===== DATA UNDER STUDY
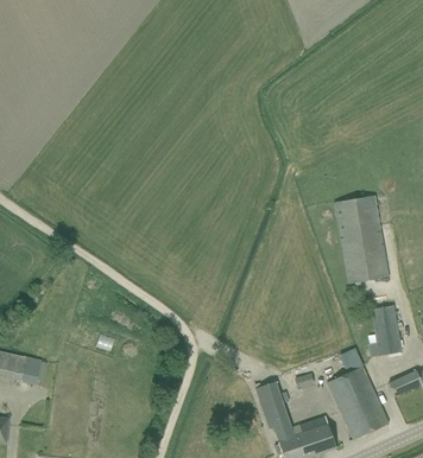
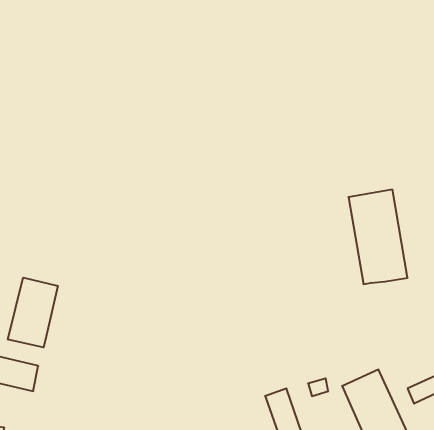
building: none -> [8,278,58,347]
building: [367,304,402,355] -> none

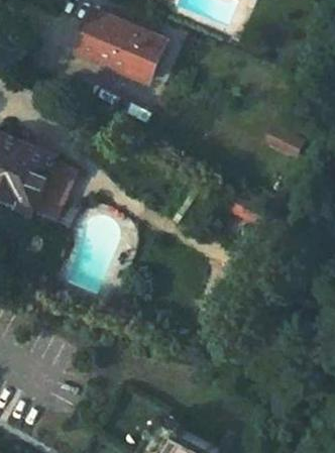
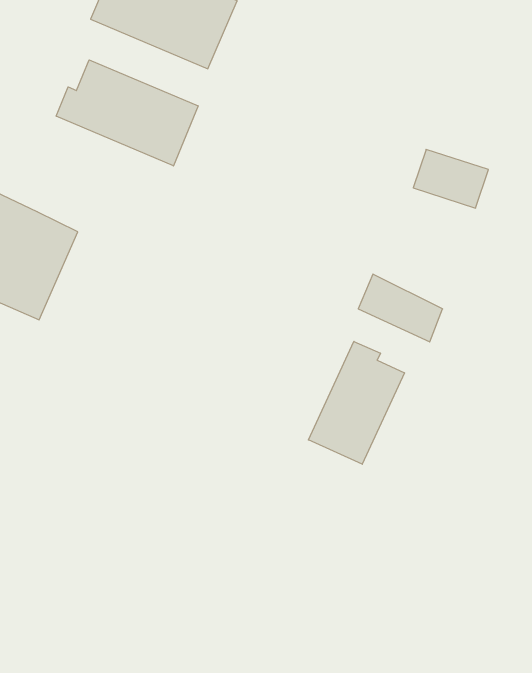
building: none -> [56,60,198,166]
building: none -> [308,341,404,464]

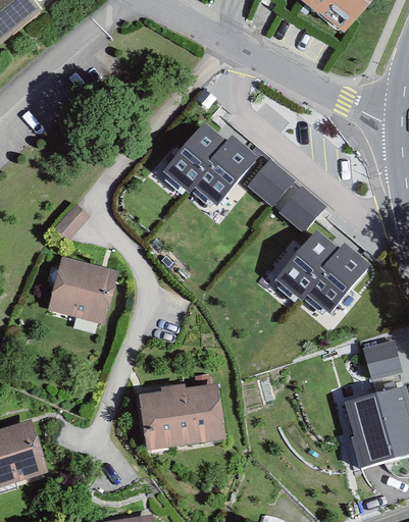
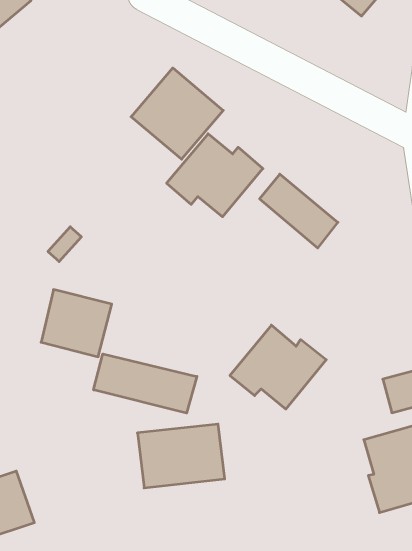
building: none -> [131,68,223,159]
building: [277,230,365,307] -> [230,325,326,409]
building: none -> [94,354,197,413]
==========
> [PROBLEM TO WORK ON]: Tell how many lines in the material contain the string "none". Nothing but the number is needed.

> [OUTPUT OF THE TASK]: 6